**Stored records**:
***

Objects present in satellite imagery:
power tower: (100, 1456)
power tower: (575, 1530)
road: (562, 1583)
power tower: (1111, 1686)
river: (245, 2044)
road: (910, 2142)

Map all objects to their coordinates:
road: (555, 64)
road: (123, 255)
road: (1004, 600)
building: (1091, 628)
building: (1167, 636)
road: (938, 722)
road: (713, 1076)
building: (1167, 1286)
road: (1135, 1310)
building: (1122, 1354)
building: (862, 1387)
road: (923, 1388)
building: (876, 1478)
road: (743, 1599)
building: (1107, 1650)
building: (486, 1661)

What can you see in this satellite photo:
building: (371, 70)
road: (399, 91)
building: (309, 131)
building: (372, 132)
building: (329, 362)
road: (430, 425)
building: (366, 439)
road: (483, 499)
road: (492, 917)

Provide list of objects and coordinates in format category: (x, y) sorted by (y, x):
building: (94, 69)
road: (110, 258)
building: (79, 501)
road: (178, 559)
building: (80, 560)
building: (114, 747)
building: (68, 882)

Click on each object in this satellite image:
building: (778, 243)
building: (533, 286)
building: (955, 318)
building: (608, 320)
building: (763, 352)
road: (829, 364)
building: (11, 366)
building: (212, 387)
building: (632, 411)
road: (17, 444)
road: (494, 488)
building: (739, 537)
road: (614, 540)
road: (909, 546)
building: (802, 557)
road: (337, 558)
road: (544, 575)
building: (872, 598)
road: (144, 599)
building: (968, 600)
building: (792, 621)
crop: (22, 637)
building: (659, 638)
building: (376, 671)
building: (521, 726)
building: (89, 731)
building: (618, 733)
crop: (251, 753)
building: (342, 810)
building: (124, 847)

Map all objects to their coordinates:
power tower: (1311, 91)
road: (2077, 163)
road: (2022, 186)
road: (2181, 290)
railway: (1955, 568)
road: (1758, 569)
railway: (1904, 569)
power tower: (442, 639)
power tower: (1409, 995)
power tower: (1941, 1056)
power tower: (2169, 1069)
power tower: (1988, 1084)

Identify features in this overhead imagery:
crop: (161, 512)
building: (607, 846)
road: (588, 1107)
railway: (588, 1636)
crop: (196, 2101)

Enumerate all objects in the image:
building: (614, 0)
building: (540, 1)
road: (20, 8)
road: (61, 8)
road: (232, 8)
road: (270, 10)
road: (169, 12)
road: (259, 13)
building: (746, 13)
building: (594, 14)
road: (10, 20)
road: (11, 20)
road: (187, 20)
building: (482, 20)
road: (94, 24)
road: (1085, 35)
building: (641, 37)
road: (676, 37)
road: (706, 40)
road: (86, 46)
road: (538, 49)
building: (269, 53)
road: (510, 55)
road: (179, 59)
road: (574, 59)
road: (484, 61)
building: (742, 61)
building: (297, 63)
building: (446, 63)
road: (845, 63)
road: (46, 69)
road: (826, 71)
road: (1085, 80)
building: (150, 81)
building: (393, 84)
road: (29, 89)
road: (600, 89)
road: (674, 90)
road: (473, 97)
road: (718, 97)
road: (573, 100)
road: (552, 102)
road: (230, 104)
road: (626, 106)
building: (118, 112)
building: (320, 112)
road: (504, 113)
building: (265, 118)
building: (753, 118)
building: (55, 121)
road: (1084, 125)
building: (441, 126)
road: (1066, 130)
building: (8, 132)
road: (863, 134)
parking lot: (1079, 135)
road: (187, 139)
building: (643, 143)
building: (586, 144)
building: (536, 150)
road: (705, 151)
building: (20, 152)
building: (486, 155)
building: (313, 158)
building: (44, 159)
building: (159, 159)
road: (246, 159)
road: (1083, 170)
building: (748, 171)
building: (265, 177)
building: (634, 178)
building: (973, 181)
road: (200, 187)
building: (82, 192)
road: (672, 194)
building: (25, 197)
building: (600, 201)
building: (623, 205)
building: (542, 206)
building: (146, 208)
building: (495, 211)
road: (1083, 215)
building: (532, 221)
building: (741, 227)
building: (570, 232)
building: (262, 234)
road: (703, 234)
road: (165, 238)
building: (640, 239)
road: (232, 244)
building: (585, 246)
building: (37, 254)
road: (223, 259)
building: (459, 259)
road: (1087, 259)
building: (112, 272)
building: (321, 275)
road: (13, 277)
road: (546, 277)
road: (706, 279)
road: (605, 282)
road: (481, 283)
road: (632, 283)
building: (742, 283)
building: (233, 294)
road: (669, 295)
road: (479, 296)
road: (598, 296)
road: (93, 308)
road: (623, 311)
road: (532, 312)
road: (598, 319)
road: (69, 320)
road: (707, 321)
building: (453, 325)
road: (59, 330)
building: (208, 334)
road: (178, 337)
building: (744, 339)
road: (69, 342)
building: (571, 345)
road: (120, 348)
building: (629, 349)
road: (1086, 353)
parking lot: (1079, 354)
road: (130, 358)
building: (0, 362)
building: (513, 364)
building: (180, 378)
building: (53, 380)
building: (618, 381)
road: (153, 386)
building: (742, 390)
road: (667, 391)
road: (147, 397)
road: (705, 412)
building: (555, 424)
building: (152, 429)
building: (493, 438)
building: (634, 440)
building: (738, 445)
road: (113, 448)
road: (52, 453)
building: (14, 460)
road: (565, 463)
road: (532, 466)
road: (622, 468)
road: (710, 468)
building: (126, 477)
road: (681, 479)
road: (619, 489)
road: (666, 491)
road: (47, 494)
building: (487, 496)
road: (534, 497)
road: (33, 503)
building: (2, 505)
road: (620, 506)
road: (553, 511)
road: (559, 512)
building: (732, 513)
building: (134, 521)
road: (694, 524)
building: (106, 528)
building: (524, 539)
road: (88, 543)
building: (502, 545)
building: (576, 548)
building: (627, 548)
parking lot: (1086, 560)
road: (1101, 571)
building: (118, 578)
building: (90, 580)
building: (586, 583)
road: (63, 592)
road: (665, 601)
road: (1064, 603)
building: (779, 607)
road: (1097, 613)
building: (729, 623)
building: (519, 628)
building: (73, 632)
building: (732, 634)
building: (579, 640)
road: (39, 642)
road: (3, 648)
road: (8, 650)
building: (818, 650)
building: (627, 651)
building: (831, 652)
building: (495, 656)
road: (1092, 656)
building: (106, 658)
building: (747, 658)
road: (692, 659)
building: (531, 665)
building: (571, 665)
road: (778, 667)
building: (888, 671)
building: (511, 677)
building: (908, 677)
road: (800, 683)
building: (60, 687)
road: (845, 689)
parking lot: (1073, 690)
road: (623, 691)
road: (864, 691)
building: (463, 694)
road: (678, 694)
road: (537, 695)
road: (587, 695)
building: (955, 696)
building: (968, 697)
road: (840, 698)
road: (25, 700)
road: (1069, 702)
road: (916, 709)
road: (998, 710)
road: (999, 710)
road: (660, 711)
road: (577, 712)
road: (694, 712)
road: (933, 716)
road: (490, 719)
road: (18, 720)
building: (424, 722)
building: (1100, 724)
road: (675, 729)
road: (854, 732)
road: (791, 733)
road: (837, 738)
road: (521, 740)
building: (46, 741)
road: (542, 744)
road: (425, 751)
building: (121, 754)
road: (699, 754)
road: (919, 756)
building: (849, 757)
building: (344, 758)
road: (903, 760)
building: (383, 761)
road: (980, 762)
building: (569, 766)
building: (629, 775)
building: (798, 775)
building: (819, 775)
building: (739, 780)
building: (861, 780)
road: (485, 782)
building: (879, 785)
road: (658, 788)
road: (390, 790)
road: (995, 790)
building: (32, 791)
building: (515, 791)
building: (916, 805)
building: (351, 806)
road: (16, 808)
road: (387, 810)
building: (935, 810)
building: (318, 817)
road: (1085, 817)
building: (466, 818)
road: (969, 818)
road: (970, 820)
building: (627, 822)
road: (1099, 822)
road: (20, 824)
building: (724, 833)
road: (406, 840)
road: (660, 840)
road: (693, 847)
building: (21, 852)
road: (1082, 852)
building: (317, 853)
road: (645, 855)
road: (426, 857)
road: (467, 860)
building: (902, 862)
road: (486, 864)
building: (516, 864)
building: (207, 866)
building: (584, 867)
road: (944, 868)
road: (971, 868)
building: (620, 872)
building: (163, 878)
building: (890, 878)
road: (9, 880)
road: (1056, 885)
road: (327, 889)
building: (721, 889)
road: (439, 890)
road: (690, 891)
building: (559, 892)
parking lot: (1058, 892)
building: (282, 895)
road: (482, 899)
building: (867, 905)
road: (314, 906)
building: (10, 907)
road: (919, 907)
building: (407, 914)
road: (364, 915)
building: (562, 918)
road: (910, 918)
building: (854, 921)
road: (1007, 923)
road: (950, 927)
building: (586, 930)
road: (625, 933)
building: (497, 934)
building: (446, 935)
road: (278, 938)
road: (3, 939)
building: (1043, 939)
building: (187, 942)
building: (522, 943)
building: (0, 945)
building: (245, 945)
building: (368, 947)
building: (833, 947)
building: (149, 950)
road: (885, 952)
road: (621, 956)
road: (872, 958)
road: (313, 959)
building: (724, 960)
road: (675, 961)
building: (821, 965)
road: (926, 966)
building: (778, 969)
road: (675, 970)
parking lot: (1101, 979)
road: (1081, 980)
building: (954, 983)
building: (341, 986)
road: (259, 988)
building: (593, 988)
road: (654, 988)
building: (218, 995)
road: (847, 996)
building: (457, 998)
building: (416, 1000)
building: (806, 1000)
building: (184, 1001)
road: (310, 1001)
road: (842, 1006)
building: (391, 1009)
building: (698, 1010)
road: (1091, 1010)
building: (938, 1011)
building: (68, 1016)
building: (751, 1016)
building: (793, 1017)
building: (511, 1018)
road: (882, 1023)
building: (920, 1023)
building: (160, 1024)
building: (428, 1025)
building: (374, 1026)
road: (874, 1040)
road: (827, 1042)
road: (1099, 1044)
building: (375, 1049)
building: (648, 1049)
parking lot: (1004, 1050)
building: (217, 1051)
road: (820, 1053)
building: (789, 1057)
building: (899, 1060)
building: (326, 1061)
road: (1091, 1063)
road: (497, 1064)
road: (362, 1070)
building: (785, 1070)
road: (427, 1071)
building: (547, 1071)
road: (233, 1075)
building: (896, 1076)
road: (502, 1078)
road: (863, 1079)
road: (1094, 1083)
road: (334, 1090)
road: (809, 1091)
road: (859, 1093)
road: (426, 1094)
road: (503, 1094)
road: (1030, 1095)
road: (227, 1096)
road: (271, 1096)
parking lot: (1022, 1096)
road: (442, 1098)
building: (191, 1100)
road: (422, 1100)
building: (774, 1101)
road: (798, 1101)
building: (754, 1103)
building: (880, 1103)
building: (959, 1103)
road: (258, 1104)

***

Provide the number of lines in the data above that contain the string "this", and nothing else.

3